● **Exercise description**
Answer with the exact lines of the following material from the one containing "was: orange_dazipoda" through the one containing "in_second: [408, 320]", both end lines included.

● **Material for the task**
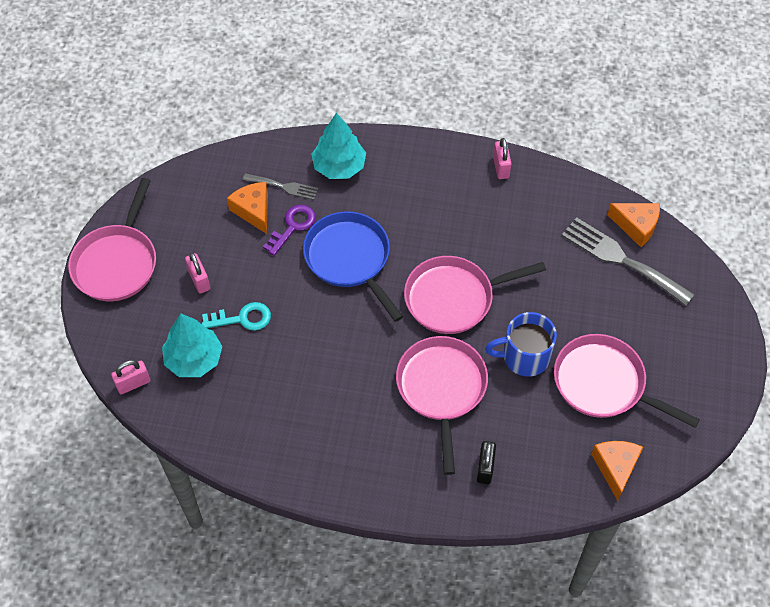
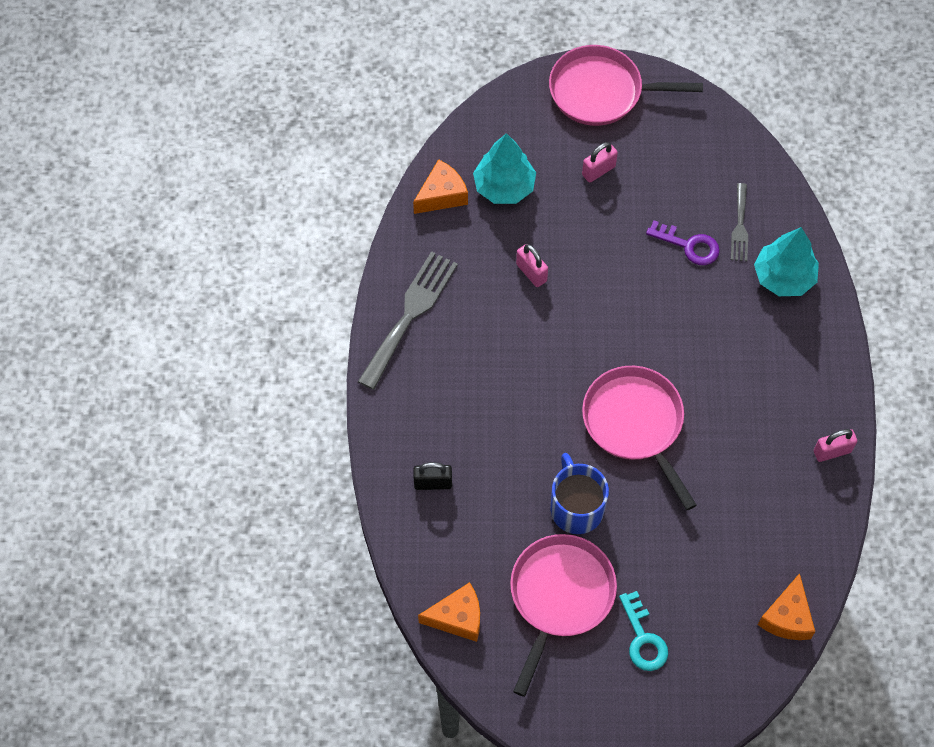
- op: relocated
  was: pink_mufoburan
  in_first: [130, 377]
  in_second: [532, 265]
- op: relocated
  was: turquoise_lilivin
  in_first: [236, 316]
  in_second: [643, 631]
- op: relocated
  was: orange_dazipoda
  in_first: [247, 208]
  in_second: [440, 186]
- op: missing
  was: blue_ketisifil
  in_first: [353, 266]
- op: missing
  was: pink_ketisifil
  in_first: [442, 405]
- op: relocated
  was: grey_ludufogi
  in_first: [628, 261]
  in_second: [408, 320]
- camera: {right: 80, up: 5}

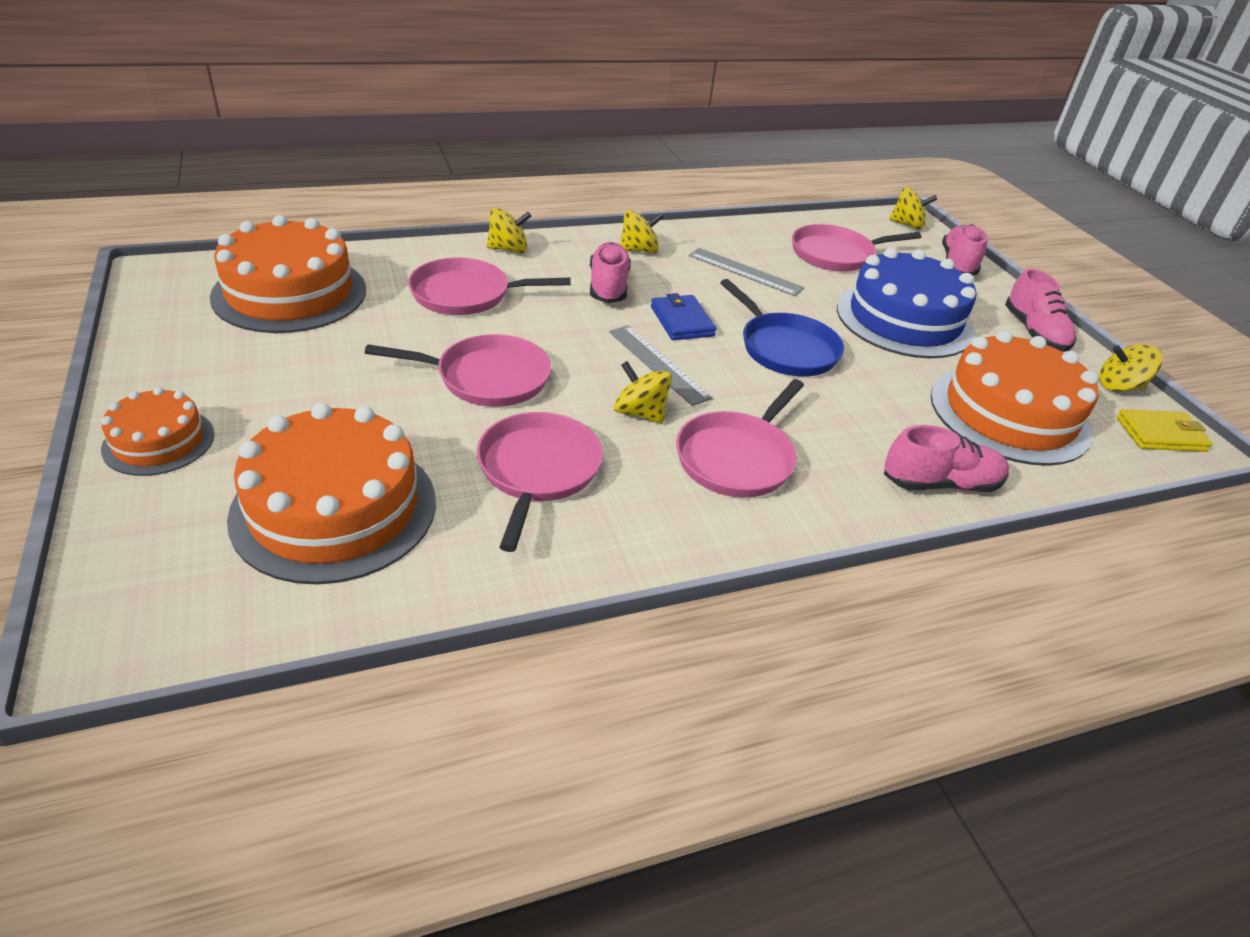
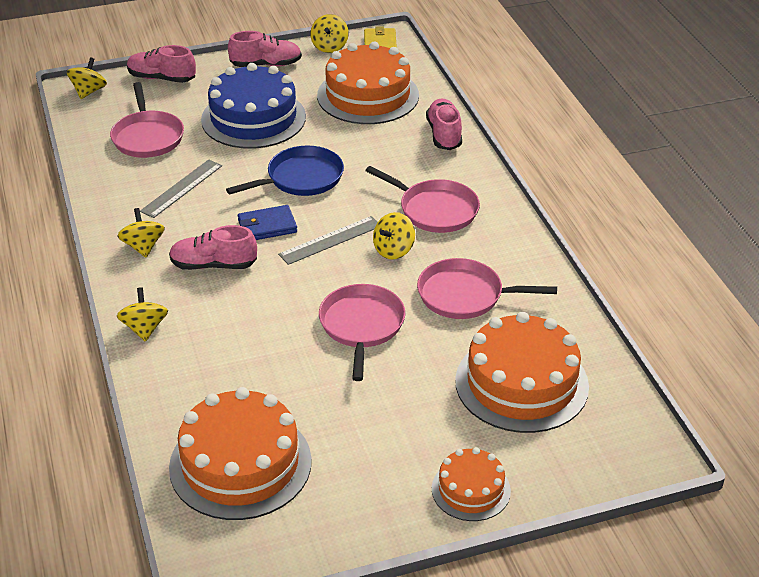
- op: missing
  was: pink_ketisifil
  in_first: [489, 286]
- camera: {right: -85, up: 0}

...

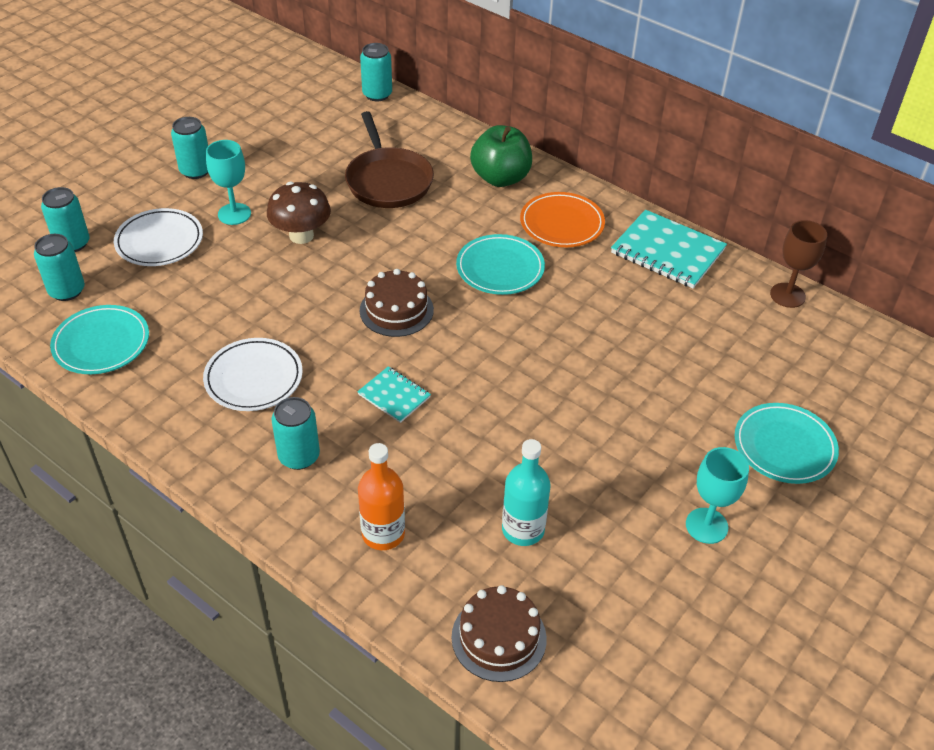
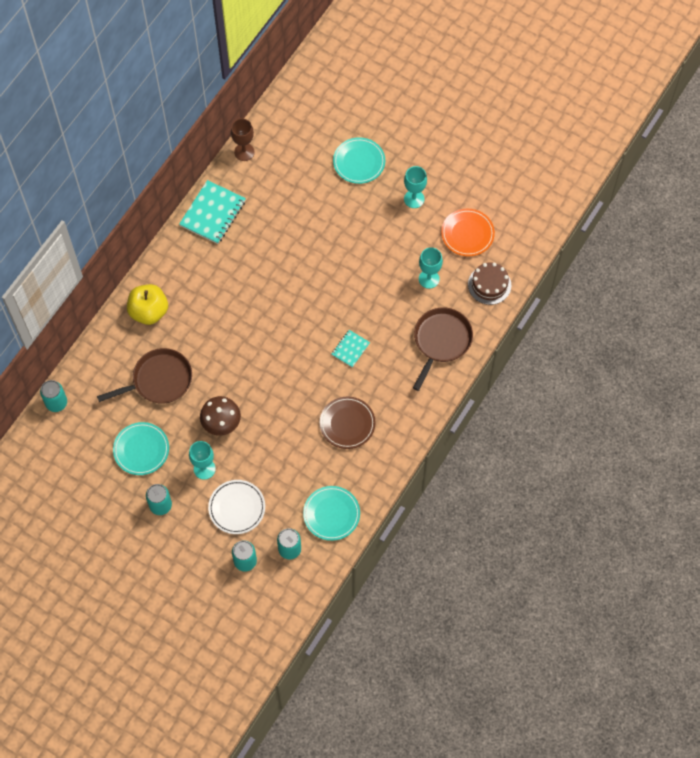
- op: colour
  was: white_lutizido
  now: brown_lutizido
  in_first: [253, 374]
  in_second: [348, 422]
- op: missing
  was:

● **Result below**
  was: orange_dazipoda
  in_first: [247, 208]
  in_second: [440, 186]
- op: missing
  was: blue_ketisifil
  in_first: [353, 266]
- op: missing
  was: pink_ketisifil
  in_first: [442, 405]
- op: relocated
  was: grey_ludufogi
  in_first: [628, 261]
  in_second: [408, 320]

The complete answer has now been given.